Task instructions:
Without including any images, set down the records below exactly.

Image sequences with motion text:
*** Block opens ***
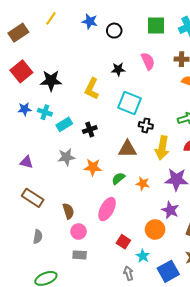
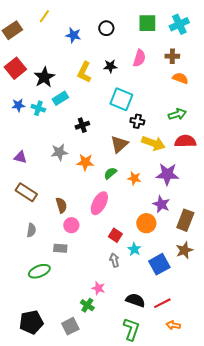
blue star: (90, 21) -> (73, 35), moved
pink semicircle: (148, 61) -> (139, 58), turned 42
black star: (51, 81) -> (44, 77), turned -30
yellow L-shape: (92, 89) -> (84, 72), moved
cyan rectangle: (64, 124) -> (60, 98), moved
yellow arrow: (162, 148) -> (153, 143), turned -80
brown triangle: (127, 149) -> (119, 144), turned -42
gray rectangle: (80, 255) -> (60, 248), moved
gray arrow: (128, 273) -> (114, 260), moved

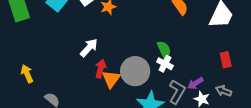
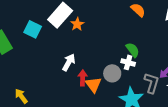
white cross: (165, 64) -> (128, 62), moved
gray circle: (135, 71) -> (112, 73), size x0.7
*** Block closes ***
Answer to this problem:
blue star: (90, 21) -> (73, 35), moved
pink semicircle: (148, 61) -> (139, 58), turned 42
black star: (51, 81) -> (44, 77), turned -30
yellow L-shape: (92, 89) -> (84, 72), moved
cyan rectangle: (64, 124) -> (60, 98), moved
yellow arrow: (162, 148) -> (153, 143), turned -80
brown triangle: (127, 149) -> (119, 144), turned -42
gray rectangle: (80, 255) -> (60, 248), moved
gray arrow: (128, 273) -> (114, 260), moved

white cross: (165, 64) -> (128, 62), moved
gray circle: (135, 71) -> (112, 73), size x0.7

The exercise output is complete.